TASK DIRECTIONS: The answer must consist of every line below containing "traffic".

INPUT FOR THIS TASK:
........
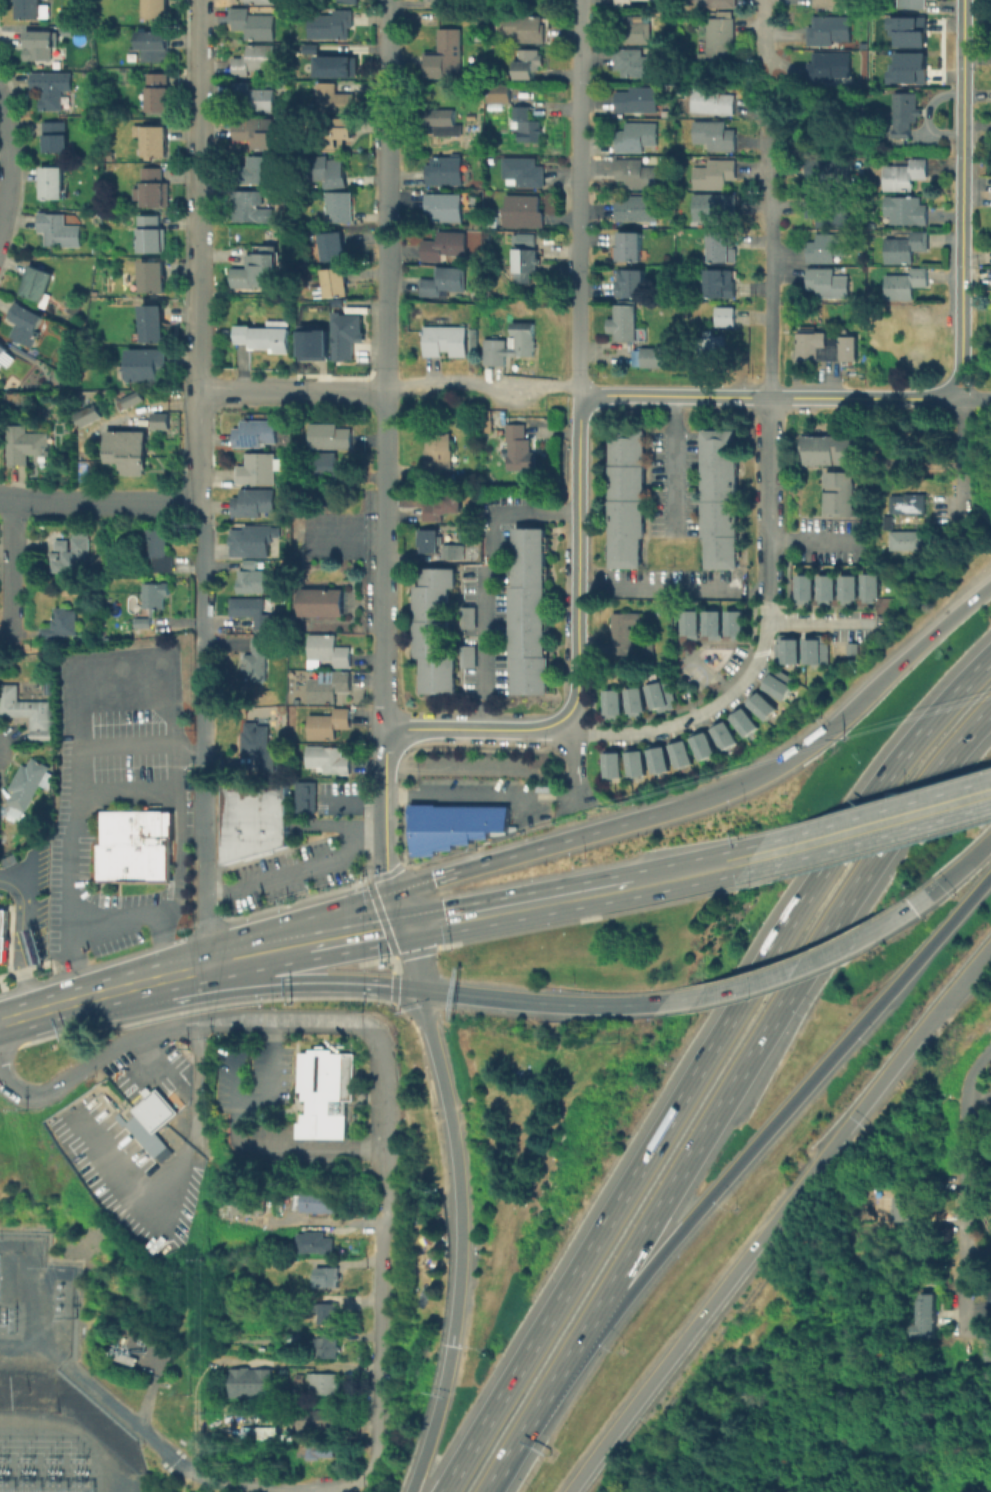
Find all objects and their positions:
building: (440, 0)
building: (261, 2)
building: (353, 2)
building: (714, 3)
building: (626, 4)
building: (832, 4)
building: (914, 5)
building: (33, 10)
building: (157, 10)
building: (256, 27)
building: (330, 27)
building: (906, 30)
building: (629, 31)
building: (524, 32)
road: (764, 32)
building: (830, 32)
building: (716, 37)
building: (40, 47)
building: (154, 47)
building: (447, 56)
building: (256, 62)
building: (532, 62)
building: (331, 65)
building: (637, 65)
building: (828, 68)
building: (907, 68)
building: (52, 90)
building: (159, 94)
building: (498, 94)
building: (253, 100)
building: (335, 102)
building: (638, 102)
building: (713, 102)
building: (905, 115)
building: (443, 124)
building: (526, 125)
building: (334, 133)
building: (256, 134)
building: (717, 137)
building: (56, 139)
building: (638, 139)
building: (154, 142)
road: (9, 166)
building: (831, 167)
building: (329, 170)
building: (257, 172)
building: (446, 172)
building: (524, 173)
building: (717, 175)
building: (638, 176)
building: (904, 176)
building: (52, 185)
building: (155, 190)
road: (195, 195)
road: (577, 200)
road: (962, 200)
building: (247, 206)
building: (715, 207)
building: (340, 208)
building: (443, 209)
building: (638, 210)
building: (906, 210)
building: (828, 212)
building: (522, 213)
building: (59, 232)
building: (152, 236)
building: (527, 241)
building: (446, 247)
building: (330, 248)
building: (724, 248)
building: (630, 249)
building: (828, 250)
building: (905, 250)
building: (527, 263)
building: (258, 271)
building: (153, 278)
building: (444, 282)
building: (332, 284)
building: (828, 284)
building: (39, 285)
building: (633, 285)
building: (720, 285)
building: (907, 285)
building: (726, 318)
building: (623, 322)
building: (153, 325)
building: (26, 326)
road: (770, 328)
building: (348, 333)
building: (266, 337)
building: (477, 338)
building: (525, 340)
building: (311, 342)
building: (447, 342)
building: (709, 347)
building: (826, 348)
building: (496, 353)
building: (6, 357)
building: (654, 359)
road: (382, 364)
building: (148, 366)
road: (485, 384)
road: (244, 391)
road: (337, 391)
road: (773, 399)
road: (976, 400)
building: (129, 401)
building: (90, 416)
building: (162, 423)
building: (487, 426)
building: (256, 435)
road: (195, 437)
building: (331, 438)
building: (26, 444)
building: (826, 448)
building: (520, 449)
building: (126, 453)
building: (440, 457)
building: (888, 463)
road: (671, 464)
road: (961, 464)
building: (323, 466)
building: (261, 470)
building: (838, 492)
building: (627, 500)
building: (723, 500)
road: (98, 501)
building: (905, 503)
building: (256, 504)
building: (444, 508)
building: (885, 519)
building: (905, 539)
road: (815, 540)
building: (428, 542)
building: (250, 543)
building: (160, 549)
building: (450, 551)
building: (72, 554)
road: (578, 560)
road: (11, 566)
road: (771, 574)
road: (483, 577)
building: (253, 580)
building: (868, 586)
building: (802, 587)
building: (825, 588)
building: (847, 588)
road: (655, 590)
building: (157, 597)
building: (319, 602)
building: (252, 612)
building: (531, 612)
road: (770, 612)
building: (435, 613)
building: (470, 620)
building: (689, 623)
building: (711, 623)
building: (733, 623)
road: (822, 623)
building: (63, 625)
building: (144, 625)
building: (624, 635)
building: (850, 648)
building: (785, 649)
building: (813, 651)
building: (328, 652)
building: (470, 658)
building: (258, 661)
road: (121, 662)
road: (202, 669)
road: (893, 674)
building: (440, 675)
building: (775, 682)
building: (49, 688)
building: (329, 689)
building: (659, 695)
road: (126, 699)
building: (633, 700)
building: (611, 701)
building: (759, 704)
building: (26, 711)
road: (695, 716)
building: (741, 720)
building: (328, 726)
road: (475, 730)
building: (721, 733)
road: (126, 743)
building: (700, 744)
building: (259, 748)
building: (678, 751)
building: (656, 757)
building: (330, 760)
building: (633, 761)
road: (575, 762)
building: (610, 762)
building: (27, 785)
road: (736, 788)
road: (126, 792)
road: (566, 792)
road: (464, 795)
road: (528, 796)
road: (543, 796)
building: (307, 797)
road: (384, 810)
building: (253, 818)
building: (452, 824)
road: (870, 829)
building: (134, 846)
road: (534, 847)
road: (960, 869)
road: (295, 871)
road: (690, 872)
traffic signals: (393, 889)
road: (399, 905)
road: (518, 906)
road: (206, 909)
road: (380, 916)
road: (117, 921)
traffic signals: (406, 922)
road: (303, 923)
building: (3, 933)
road: (344, 933)
road: (21, 939)
road: (250, 954)
road: (389, 962)
road: (206, 964)
road: (802, 966)
road: (395, 970)
road: (293, 984)
road: (407, 988)
traffic signals: (419, 990)
road: (97, 993)
road: (540, 1003)
road: (775, 1018)
road: (286, 1021)
road: (92, 1062)
road: (704, 1065)
road: (269, 1074)
building: (327, 1091)
road: (787, 1110)
road: (448, 1112)
building: (135, 1113)
road: (383, 1119)
road: (247, 1147)
road: (966, 1186)
building: (246, 1202)
building: (318, 1202)
building: (898, 1210)
road: (774, 1217)
road: (324, 1220)
building: (316, 1245)
road: (980, 1258)
building: (329, 1278)
building: (925, 1303)
building: (328, 1315)
road: (455, 1326)
building: (923, 1326)
road: (378, 1333)
building: (988, 1343)
building: (329, 1350)
road: (235, 1361)
building: (251, 1385)
building: (324, 1385)
power substation: (50, 1390)
road: (535, 1416)
building: (321, 1419)
road: (436, 1420)
building: (257, 1432)
building: (271, 1438)
building: (319, 1451)
road: (209, 1480)
road: (326, 1491)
........
OUTPUT FOR THIS EXERCISE:
traffic signals: (393, 889)
traffic signals: (406, 922)
traffic signals: (419, 990)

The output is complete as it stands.